## Directive
An exact copy is all that is wanted: the lines from the one with "water cooler: (172, 204) -> (64, 117), moved" through the end of the listing below, both included, minus any pictures.

## Exercise data
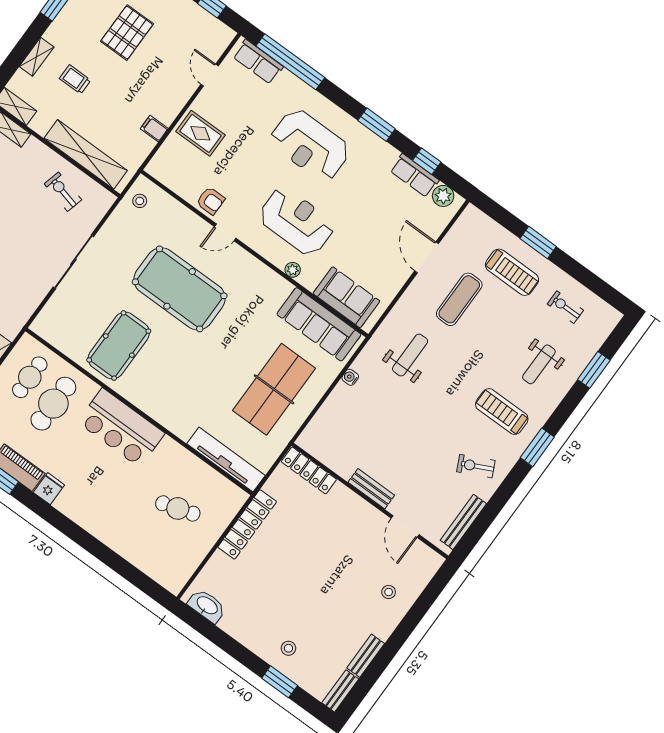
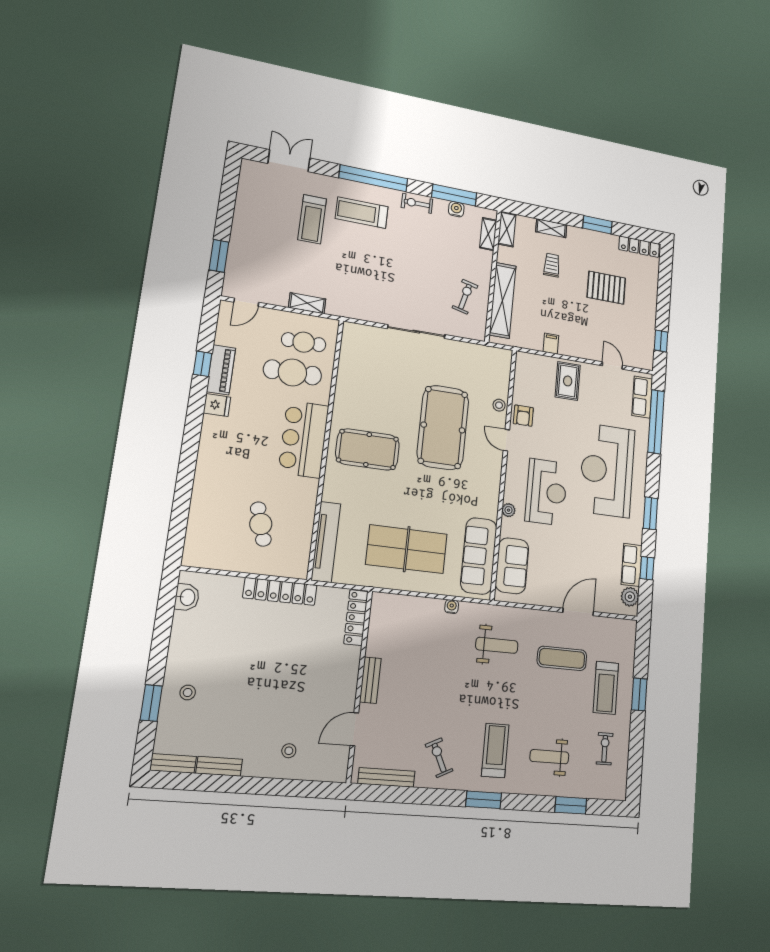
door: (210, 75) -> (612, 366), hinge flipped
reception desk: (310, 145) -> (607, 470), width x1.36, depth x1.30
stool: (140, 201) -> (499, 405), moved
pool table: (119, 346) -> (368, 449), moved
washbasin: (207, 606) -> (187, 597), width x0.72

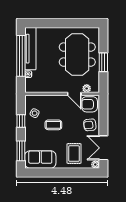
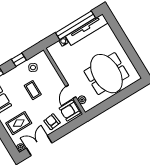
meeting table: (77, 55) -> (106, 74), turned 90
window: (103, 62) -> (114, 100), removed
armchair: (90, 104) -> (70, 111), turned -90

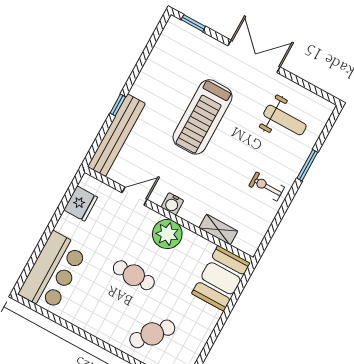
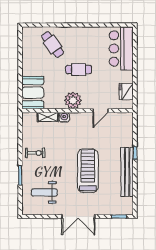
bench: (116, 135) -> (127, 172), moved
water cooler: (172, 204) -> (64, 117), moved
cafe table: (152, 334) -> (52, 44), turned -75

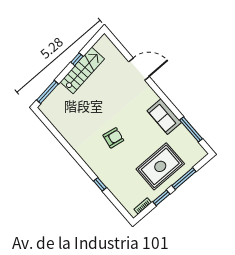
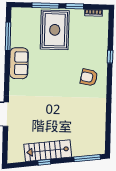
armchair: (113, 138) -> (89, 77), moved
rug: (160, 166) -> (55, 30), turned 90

## Answer space
water cooler: (172, 204) -> (64, 117), moved
cafe table: (152, 334) -> (52, 44), turned -75

armchair: (113, 138) -> (89, 77), moved
rug: (160, 166) -> (55, 30), turned 90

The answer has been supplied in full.